== Task details ==
In the entries below, find each line bearing the string "white" and copy it.
[[ Records supplied open ]]
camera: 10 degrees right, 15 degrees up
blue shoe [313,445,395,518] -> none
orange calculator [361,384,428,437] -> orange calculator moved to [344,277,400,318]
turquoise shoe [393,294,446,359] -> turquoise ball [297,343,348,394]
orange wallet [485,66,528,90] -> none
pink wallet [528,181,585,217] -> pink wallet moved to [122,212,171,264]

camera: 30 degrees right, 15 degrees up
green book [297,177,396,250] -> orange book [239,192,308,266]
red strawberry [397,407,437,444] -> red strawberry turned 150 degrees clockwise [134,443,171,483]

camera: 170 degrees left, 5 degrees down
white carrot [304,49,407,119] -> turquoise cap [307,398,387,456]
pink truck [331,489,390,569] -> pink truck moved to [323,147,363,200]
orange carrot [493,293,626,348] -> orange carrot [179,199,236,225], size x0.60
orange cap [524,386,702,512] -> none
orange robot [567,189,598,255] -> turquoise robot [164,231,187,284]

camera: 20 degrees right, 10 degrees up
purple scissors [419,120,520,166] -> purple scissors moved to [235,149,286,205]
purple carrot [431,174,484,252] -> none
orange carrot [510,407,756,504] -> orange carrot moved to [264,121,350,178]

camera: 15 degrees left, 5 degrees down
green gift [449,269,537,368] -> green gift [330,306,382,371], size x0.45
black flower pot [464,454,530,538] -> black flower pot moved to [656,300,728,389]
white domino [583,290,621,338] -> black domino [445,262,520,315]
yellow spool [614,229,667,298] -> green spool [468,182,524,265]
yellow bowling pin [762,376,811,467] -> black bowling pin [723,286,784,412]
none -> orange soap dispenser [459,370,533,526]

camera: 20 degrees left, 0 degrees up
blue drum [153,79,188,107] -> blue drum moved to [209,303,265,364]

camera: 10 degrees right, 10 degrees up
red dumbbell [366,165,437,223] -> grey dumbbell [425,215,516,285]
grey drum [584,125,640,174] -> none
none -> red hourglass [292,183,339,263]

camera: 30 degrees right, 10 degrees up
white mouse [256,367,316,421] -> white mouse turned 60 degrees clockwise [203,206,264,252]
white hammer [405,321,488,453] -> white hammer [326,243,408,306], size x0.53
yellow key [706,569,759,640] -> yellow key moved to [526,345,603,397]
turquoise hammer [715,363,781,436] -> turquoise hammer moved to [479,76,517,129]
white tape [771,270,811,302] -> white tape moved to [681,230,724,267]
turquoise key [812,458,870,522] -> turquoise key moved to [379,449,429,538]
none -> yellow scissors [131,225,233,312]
[[ Records supplied closed ]]
== Answer section ==
white carrot [304,49,407,119] -> turquoise cap [307,398,387,456]
white domino [583,290,621,338] -> black domino [445,262,520,315]
white mouse [256,367,316,421] -> white mouse turned 60 degrees clockwise [203,206,264,252]
white hammer [405,321,488,453] -> white hammer [326,243,408,306], size x0.53
white tape [771,270,811,302] -> white tape moved to [681,230,724,267]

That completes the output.